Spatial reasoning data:
▬▬▬

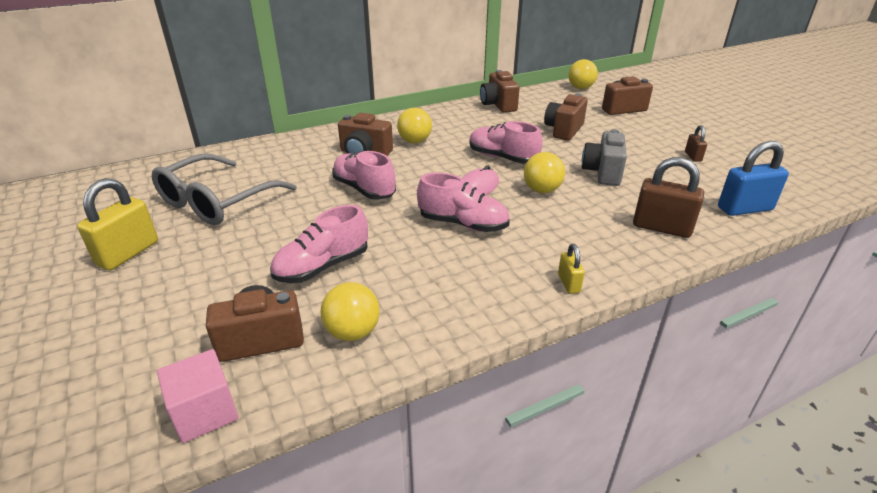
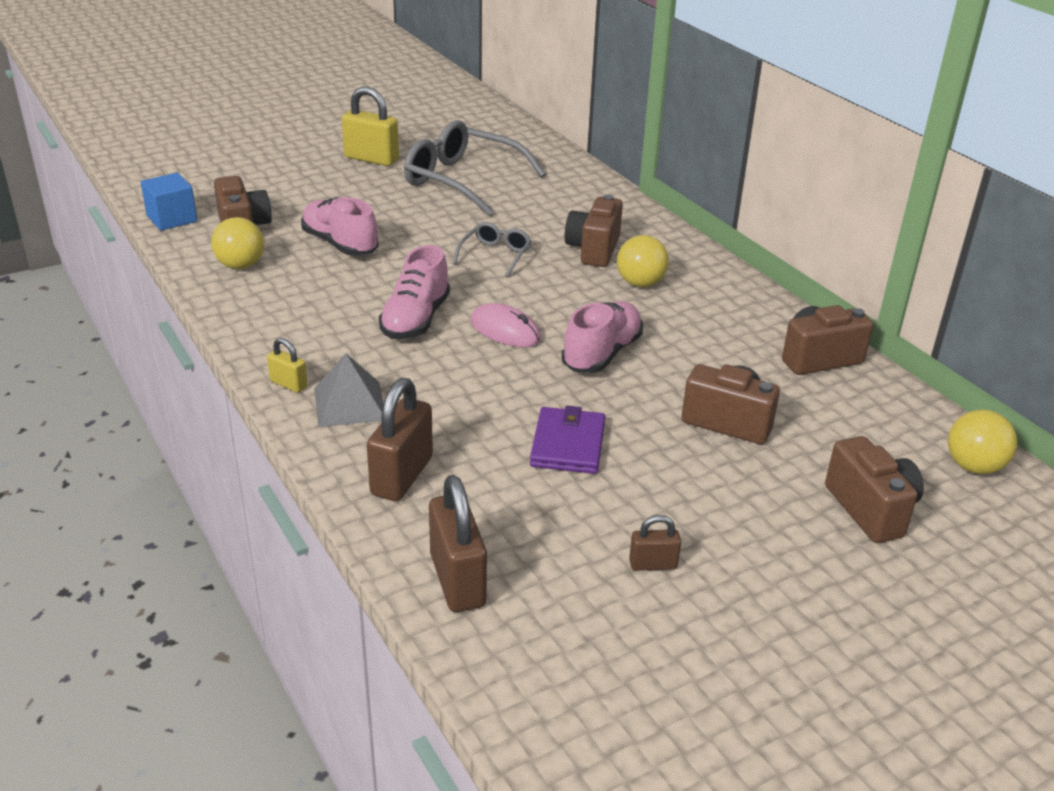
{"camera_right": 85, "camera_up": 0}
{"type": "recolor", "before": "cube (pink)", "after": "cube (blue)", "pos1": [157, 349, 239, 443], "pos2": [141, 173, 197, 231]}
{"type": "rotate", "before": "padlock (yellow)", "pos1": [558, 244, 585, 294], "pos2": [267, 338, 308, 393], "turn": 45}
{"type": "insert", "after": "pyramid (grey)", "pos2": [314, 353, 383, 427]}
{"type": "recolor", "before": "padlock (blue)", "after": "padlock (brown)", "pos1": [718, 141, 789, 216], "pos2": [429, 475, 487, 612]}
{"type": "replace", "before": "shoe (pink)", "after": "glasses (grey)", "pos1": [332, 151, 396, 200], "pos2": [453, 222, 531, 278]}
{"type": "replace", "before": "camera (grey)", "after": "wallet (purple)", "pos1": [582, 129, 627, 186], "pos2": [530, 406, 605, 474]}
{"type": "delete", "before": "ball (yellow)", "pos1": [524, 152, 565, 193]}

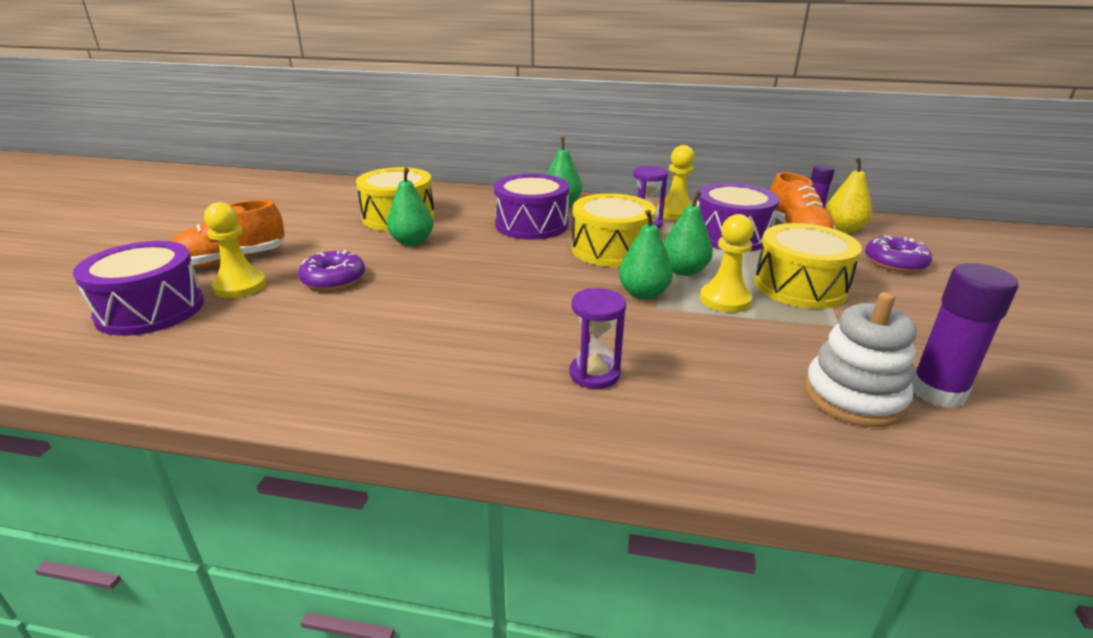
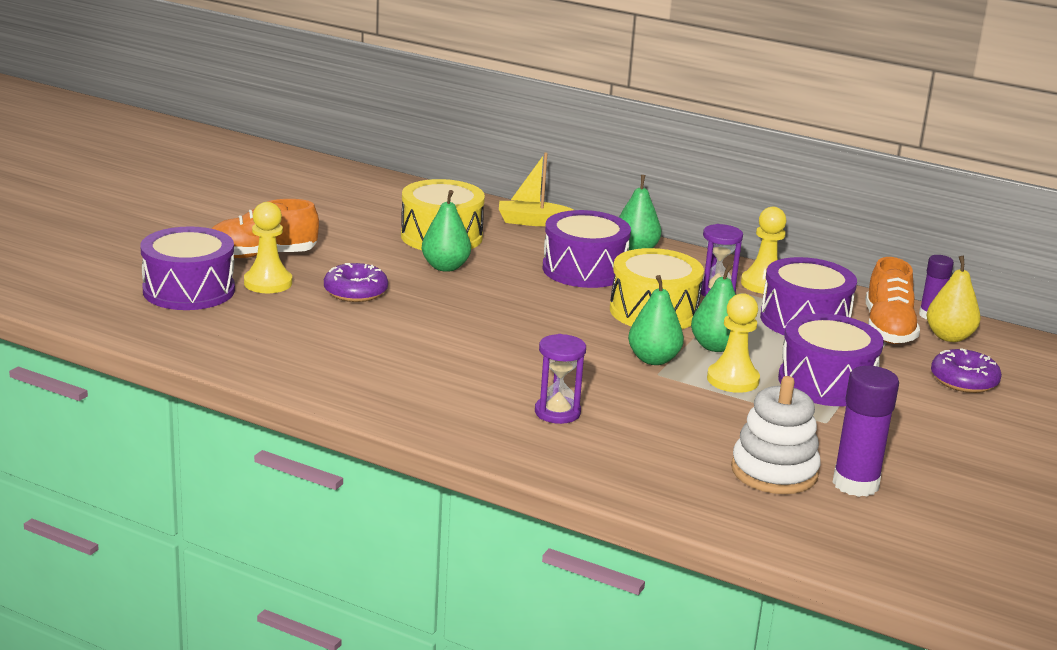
{"camera_right": 15, "camera_up": -5}
{"type": "insert", "after": "boat (yellow)", "pos2": [499, 152, 574, 226]}
{"type": "recolor", "before": "drum (yellow)", "after": "drum (purple)", "pos1": [754, 223, 862, 309], "pos2": [778, 313, 884, 406]}

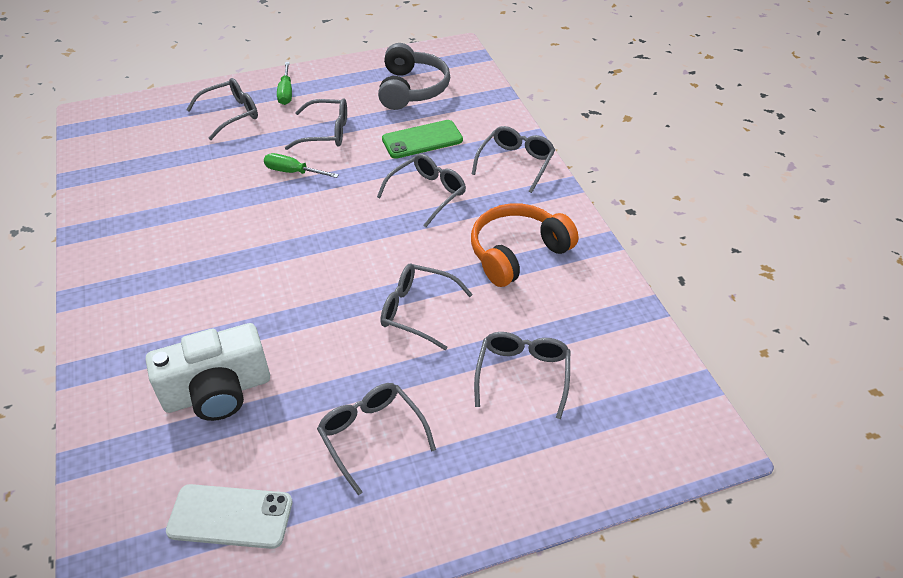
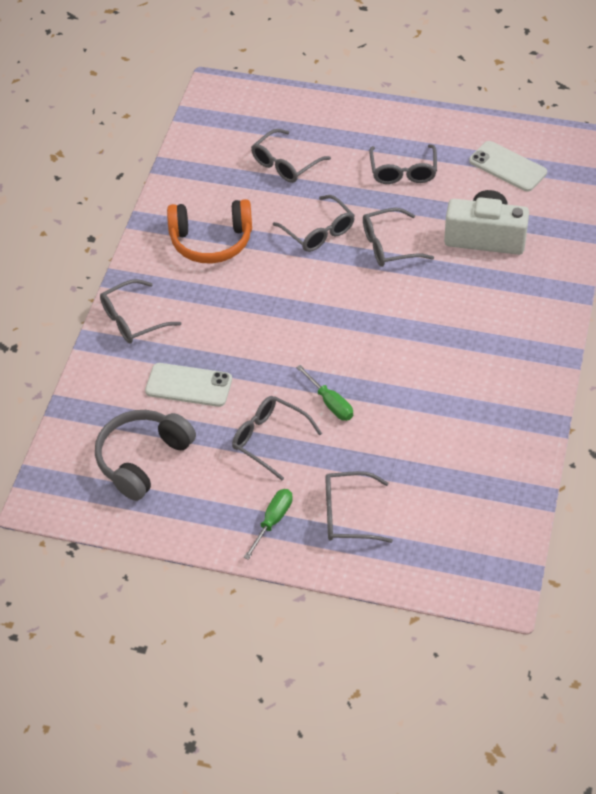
{"camera_right": -145, "camera_up": 5}
{"type": "recolor", "before": "phone (green)", "after": "phone (white)", "pos1": [382, 120, 463, 159], "pos2": [145, 363, 232, 407]}
{"type": "move", "before": "glasses (grey)", "pos1": [377, 154, 466, 227], "pos2": [363, 208, 434, 267]}

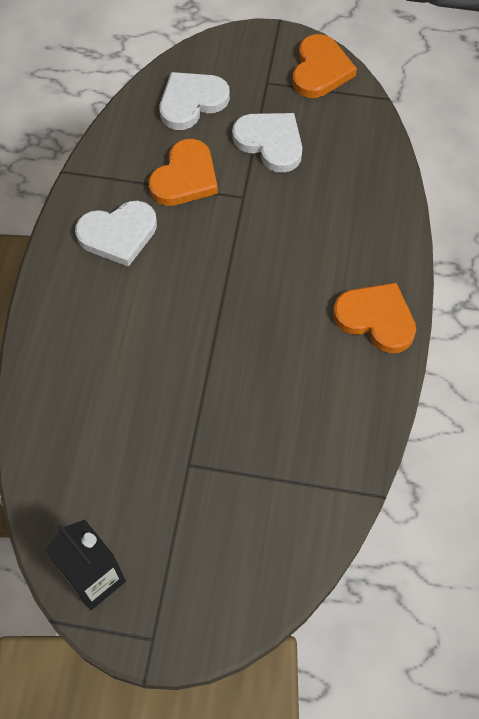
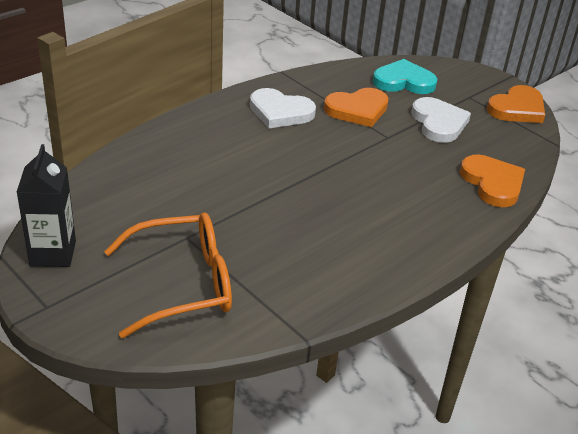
{"camera_right": 35, "camera_up": -25}
{"type": "insert", "after": "glasses (orange)", "pos2": [104, 212, 232, 338]}
{"type": "recolor", "before": "heart (white)", "after": "heart (turquoise)", "pos1": [159, 72, 230, 130], "pos2": [373, 59, 437, 94]}
{"type": "move", "before": "heart (orange)", "pos1": [333, 283, 416, 353], "pos2": [460, 154, 525, 207]}

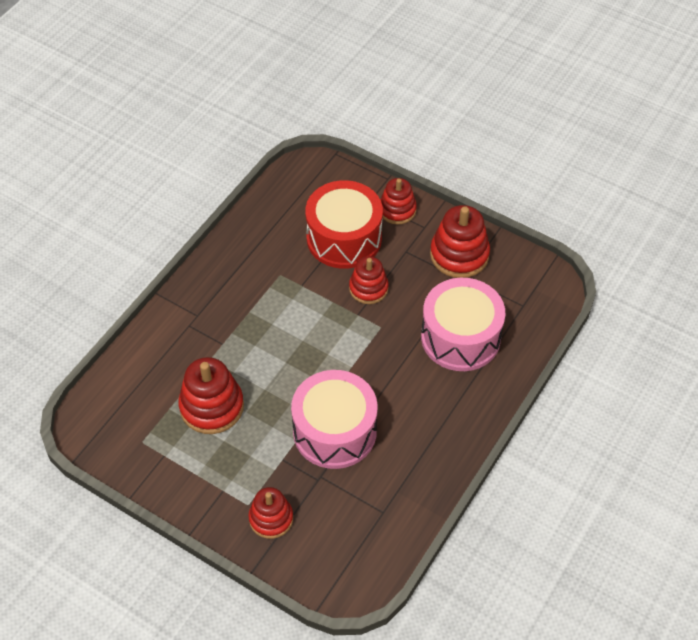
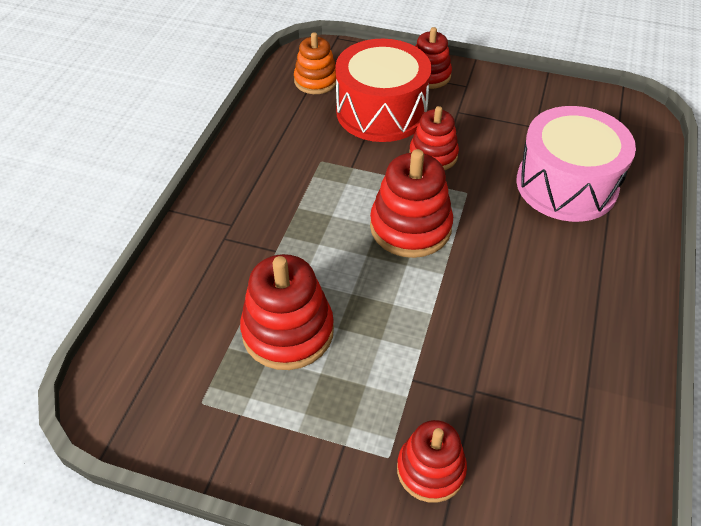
{"camera_right": -15, "camera_up": -5}
{"type": "insert", "after": "stacking toy (orange)", "pos2": [294, 32, 336, 94]}
{"type": "move", "before": "stacking toy (red)", "pos1": [430, 205, 490, 278], "pos2": [370, 149, 453, 258]}
{"type": "delete", "before": "drum (pink)", "pos1": [291, 370, 378, 469]}

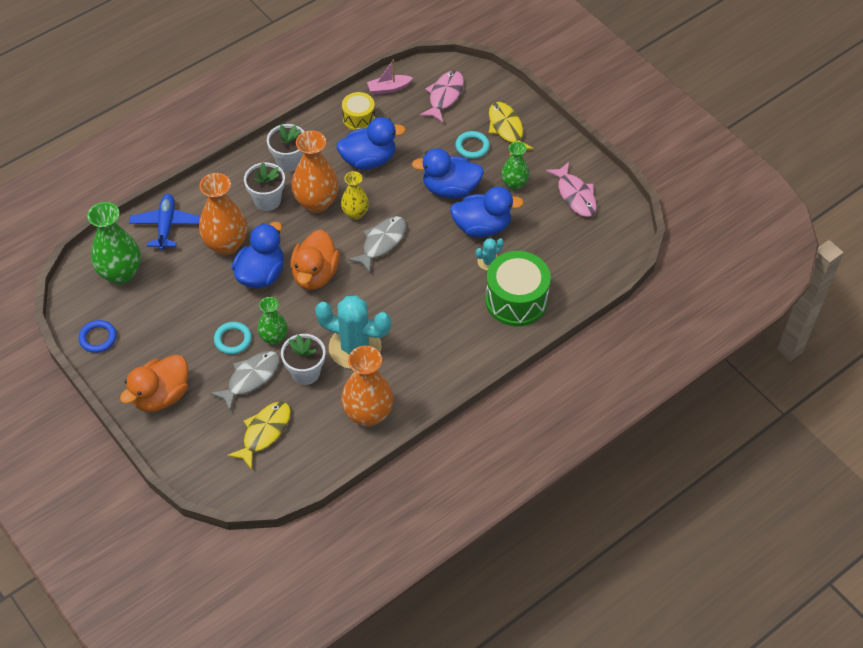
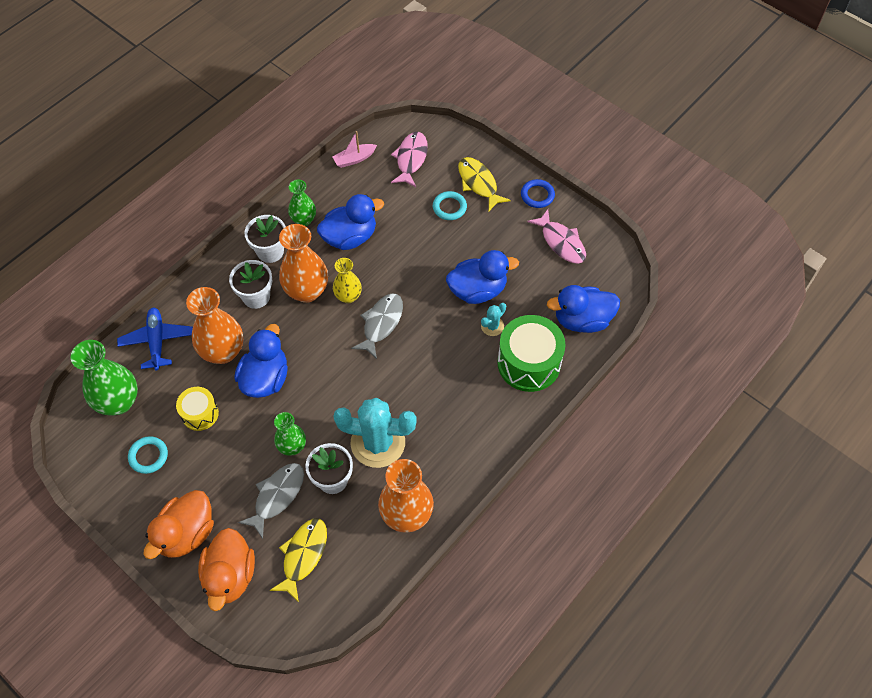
{"camera_right": -10, "camera_up": 5}
{"type": "move", "before": "ring (turquoise)", "pos1": [214, 322, 252, 355], "pos2": [128, 436, 168, 474]}
{"type": "move", "before": "drum (yellow)", "pos1": [342, 92, 375, 130], "pos2": [176, 387, 219, 431]}
{"type": "move", "before": "duck (orange)", "pos1": [290, 230, 340, 290], "pos2": [198, 528, 255, 611]}
{"type": "move", "before": "vase (green)", "pos1": [501, 142, 529, 190], "pos2": [288, 180, 316, 226]}
{"type": "move", "before": "ring (blue)", "pos1": [78, 320, 117, 353], "pos2": [521, 179, 555, 208]}
{"type": "move", "before": "duck (blue)", "pos1": [412, 148, 484, 199], "pos2": [547, 285, 620, 333]}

▬▬▬

*Try it:* No picture is to appear in the copy; every entry above is otherwise to be printed verbatim.

*Exercise result:*
{"camera_right": 85, "camera_up": 0}
{"type": "recolor", "before": "cube (pink)", "after": "cube (blue)", "pos1": [157, 349, 239, 443], "pos2": [141, 173, 197, 231]}
{"type": "rotate", "before": "padlock (yellow)", "pos1": [558, 244, 585, 294], "pos2": [267, 338, 308, 393], "turn": 45}
{"type": "insert", "after": "pyramid (grey)", "pos2": [314, 353, 383, 427]}
{"type": "recolor", "before": "padlock (blue)", "after": "padlock (brown)", "pos1": [718, 141, 789, 216], "pos2": [429, 475, 487, 612]}
{"type": "replace", "before": "shoe (pink)", "after": "glasses (grey)", "pos1": [332, 151, 396, 200], "pos2": [453, 222, 531, 278]}
{"type": "replace", "before": "camera (grey)", "after": "wallet (purple)", "pos1": [582, 129, 627, 186], "pos2": [530, 406, 605, 474]}
{"type": "delete", "before": "ball (yellow)", "pos1": [524, 152, 565, 193]}

{"camera_right": 15, "camera_up": -5}
{"type": "insert", "after": "boat (yellow)", "pos2": [499, 152, 574, 226]}
{"type": "recolor", "before": "drum (yellow)", "after": "drum (purple)", "pos1": [754, 223, 862, 309], "pos2": [778, 313, 884, 406]}

{"camera_right": -145, "camera_up": 5}
{"type": "recolor", "before": "phone (green)", "after": "phone (white)", "pos1": [382, 120, 463, 159], "pos2": [145, 363, 232, 407]}
{"type": "move", "before": "glasses (grey)", "pos1": [377, 154, 466, 227], "pos2": [363, 208, 434, 267]}

{"camera_right": 35, "camera_up": -25}
{"type": "insert", "after": "glasses (orange)", "pos2": [104, 212, 232, 338]}
{"type": "recolor", "before": "heart (white)", "after": "heart (turquoise)", "pos1": [159, 72, 230, 130], "pos2": [373, 59, 437, 94]}
{"type": "move", "before": "heart (orange)", "pos1": [333, 283, 416, 353], "pos2": [460, 154, 525, 207]}

{"camera_right": -15, "camera_up": -5}
{"type": "insert", "after": "stacking toy (orange)", "pos2": [294, 32, 336, 94]}
{"type": "move", "before": "stacking toy (red)", "pos1": [430, 205, 490, 278], "pos2": [370, 149, 453, 258]}
{"type": "delete", "before": "drum (pink)", "pos1": [291, 370, 378, 469]}

{"camera_right": -10, "camera_up": 5}
{"type": "move", "before": "ring (turquoise)", "pos1": [214, 322, 252, 355], "pos2": [128, 436, 168, 474]}
{"type": "move", "before": "drum (yellow)", "pos1": [342, 92, 375, 130], "pos2": [176, 387, 219, 431]}
{"type": "move", "before": "duck (orange)", "pos1": [290, 230, 340, 290], "pos2": [198, 528, 255, 611]}
{"type": "move", "before": "vase (green)", "pos1": [501, 142, 529, 190], "pos2": [288, 180, 316, 226]}
{"type": "move", "before": "ring (blue)", "pos1": [78, 320, 117, 353], "pos2": [521, 179, 555, 208]}
{"type": "move", "before": "duck (blue)", "pos1": [412, 148, 484, 199], "pos2": [547, 285, 620, 333]}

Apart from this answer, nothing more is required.